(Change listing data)
***

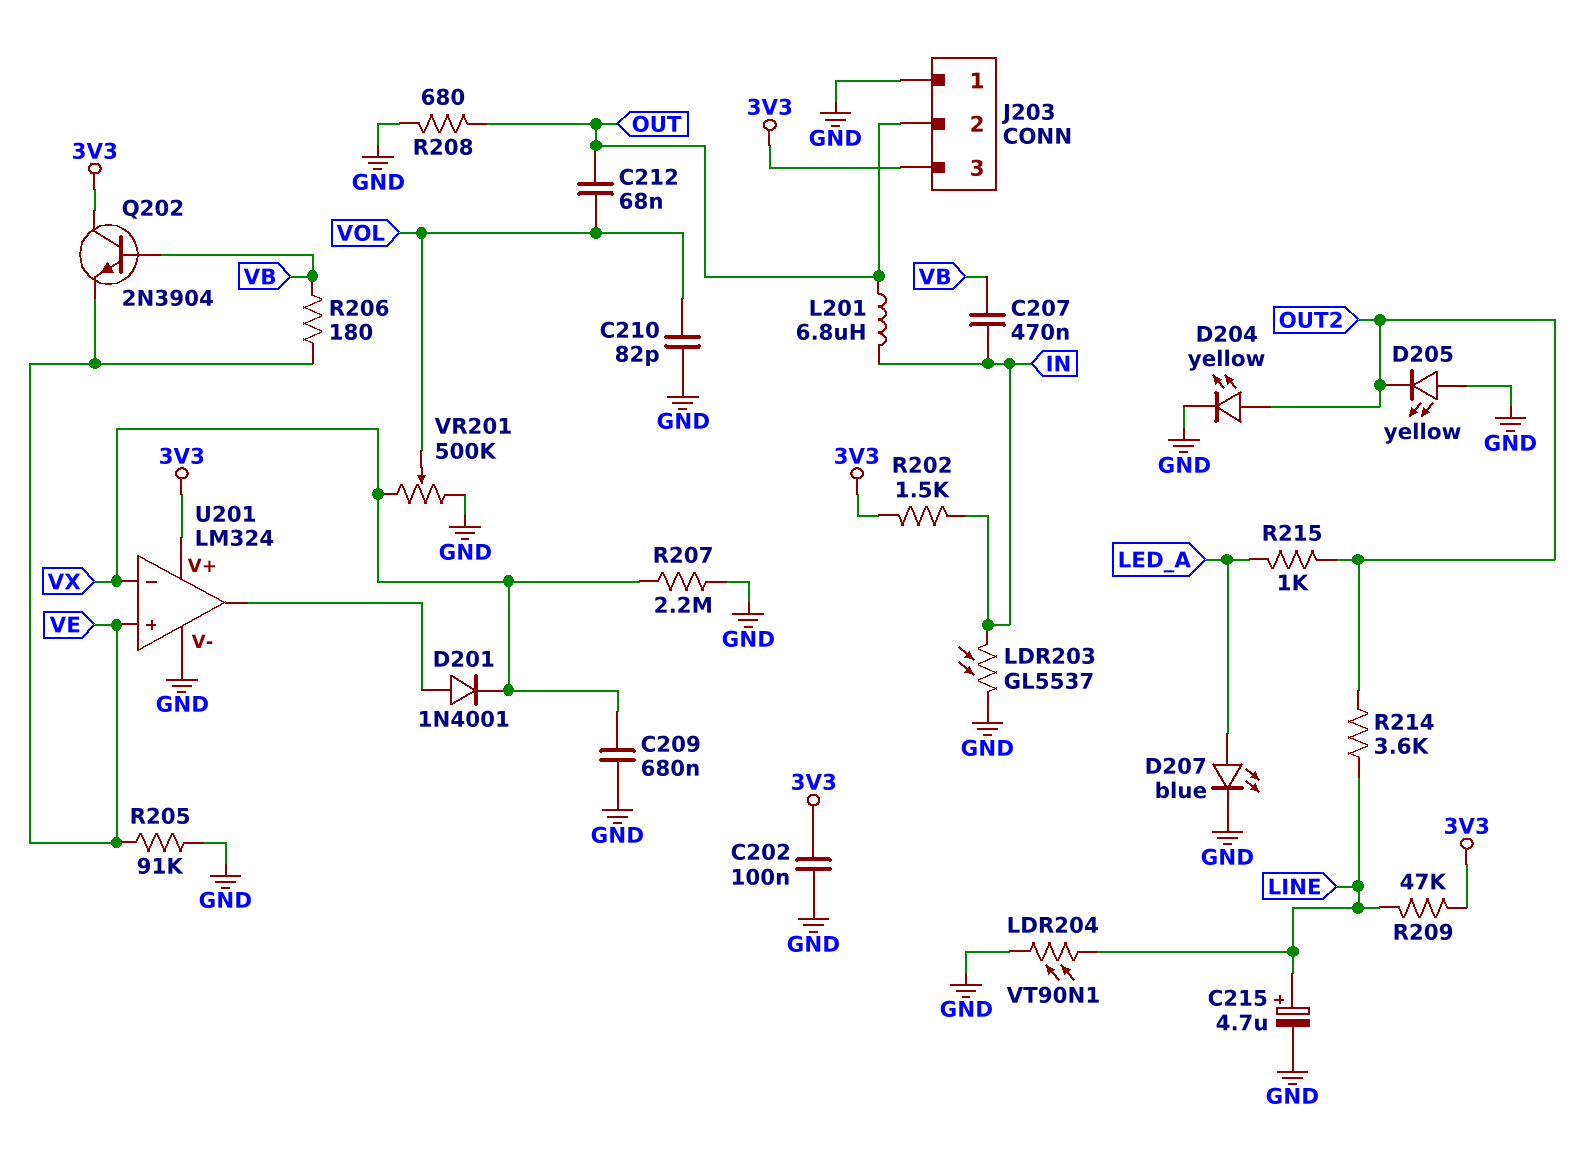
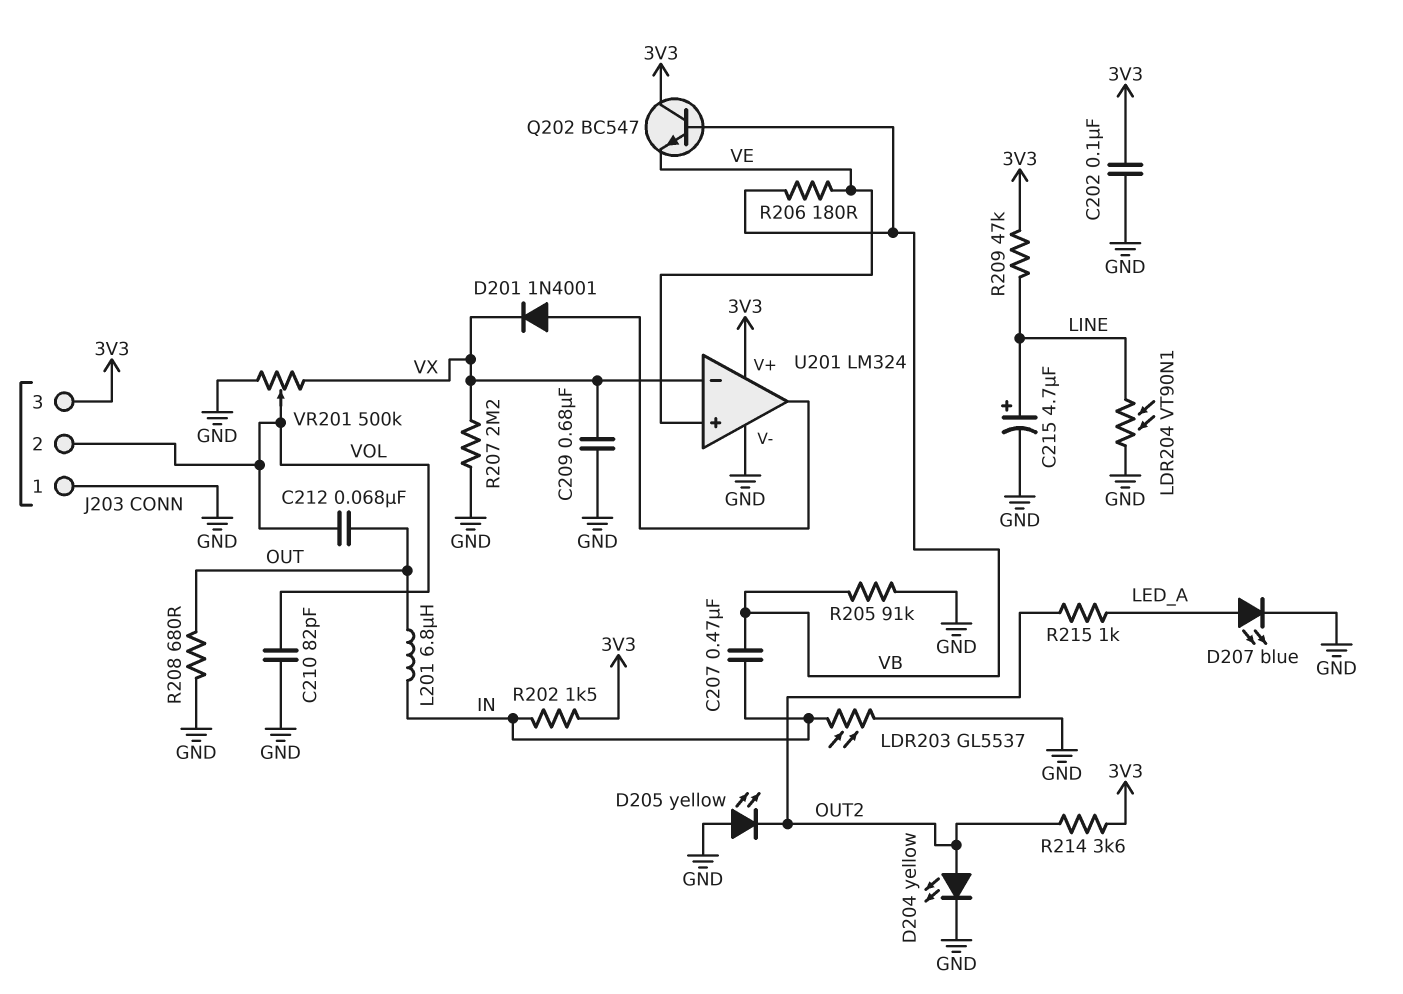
J203 pin 2: OUT -> VOL
Q202: NPN 2N3904 (B VB, C 3V3, E VE) -> NPN BC547 (B VB, C 3V3, E VE)
R205: 91k (GND, VE) -> 91k (GND, VB)
R214: 3.6k (LINE, OUT2) -> 3.6k (3V3, OUT2)

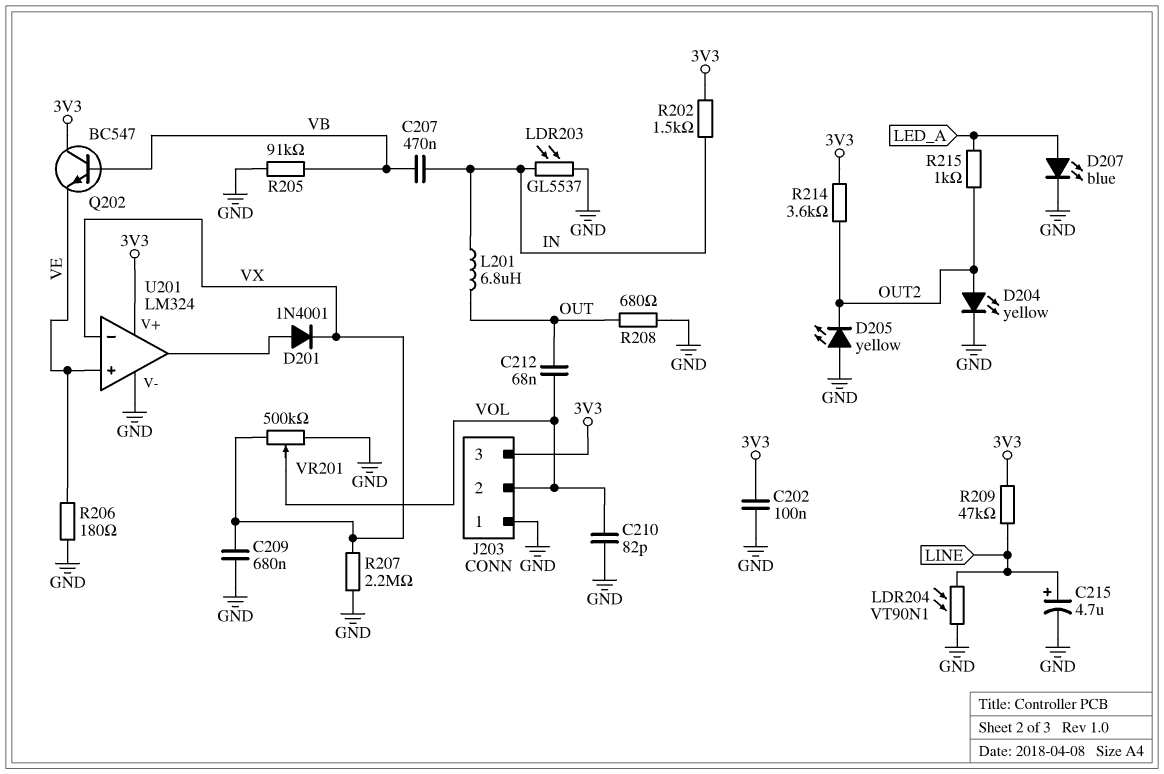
R206: 180 (VB, VE) -> 180 (GND, VE)

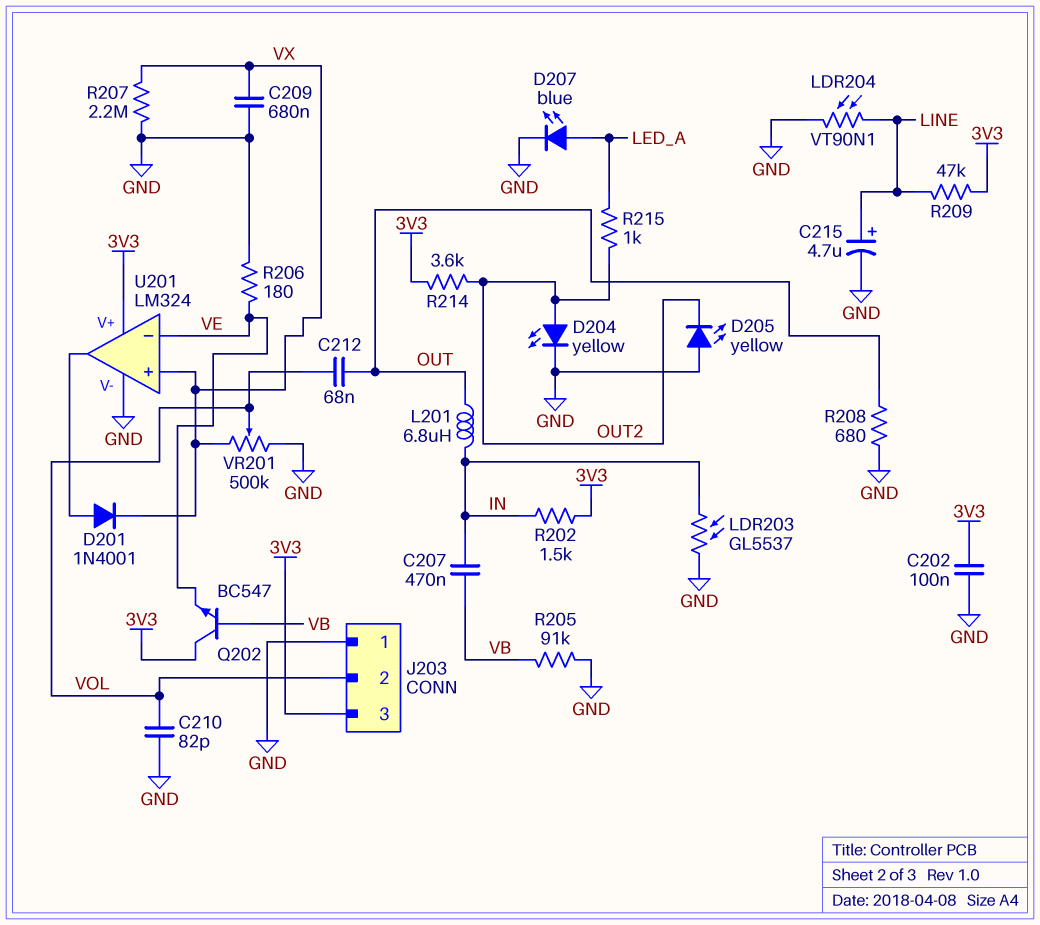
U201 pin in+: VE -> VX
U201 pin in-: VX -> VE

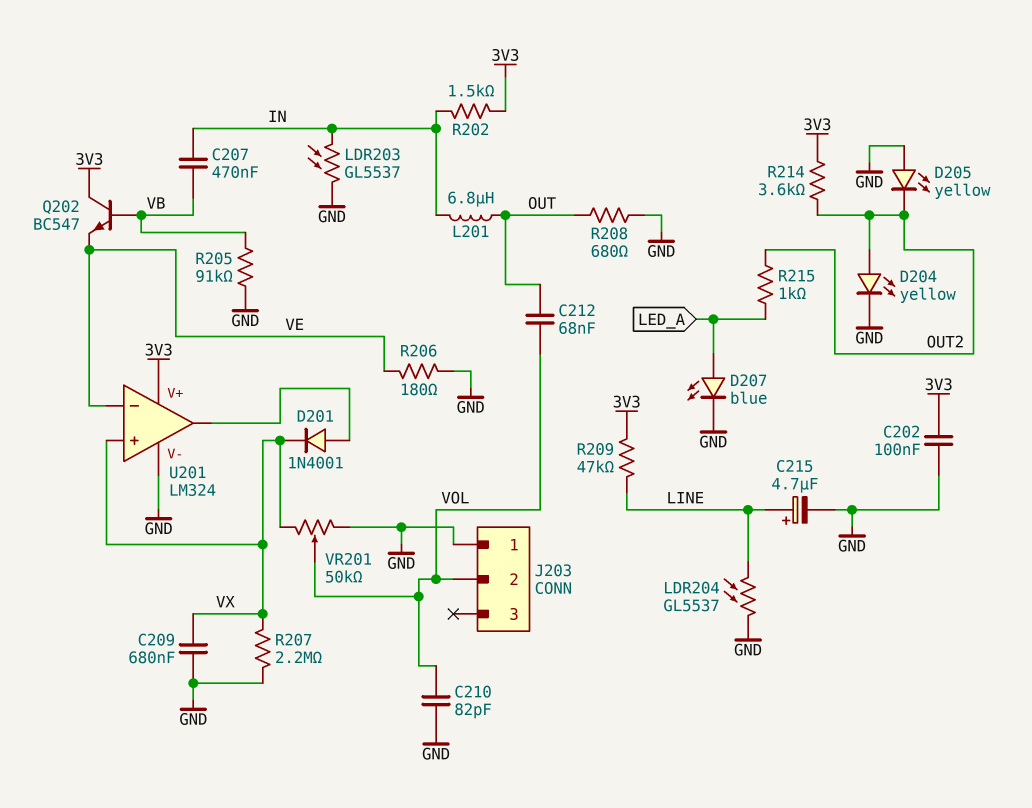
J203 pin 3: 3V3 -> none
LDR204: VT90N1 (GND, LINE) -> GL5537 (GND, LINE)
VR201: 500k (GND, VX, wiper VOL) -> 50k (GND, VX, wiper VOL)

***

Any pictures above are to be left out. Retype the rest of the records exactly.

## Answer below
J203 pin 2: OUT -> VOL
Q202: NPN 2N3904 (B VB, C 3V3, E VE) -> NPN BC547 (B VB, C 3V3, E VE)
R205: 91k (GND, VE) -> 91k (GND, VB)
R214: 3.6k (LINE, OUT2) -> 3.6k (3V3, OUT2)

R206: 180 (VB, VE) -> 180 (GND, VE)

U201 pin in+: VE -> VX
U201 pin in-: VX -> VE

J203 pin 3: 3V3 -> none
LDR204: VT90N1 (GND, LINE) -> GL5537 (GND, LINE)
VR201: 500k (GND, VX, wiper VOL) -> 50k (GND, VX, wiper VOL)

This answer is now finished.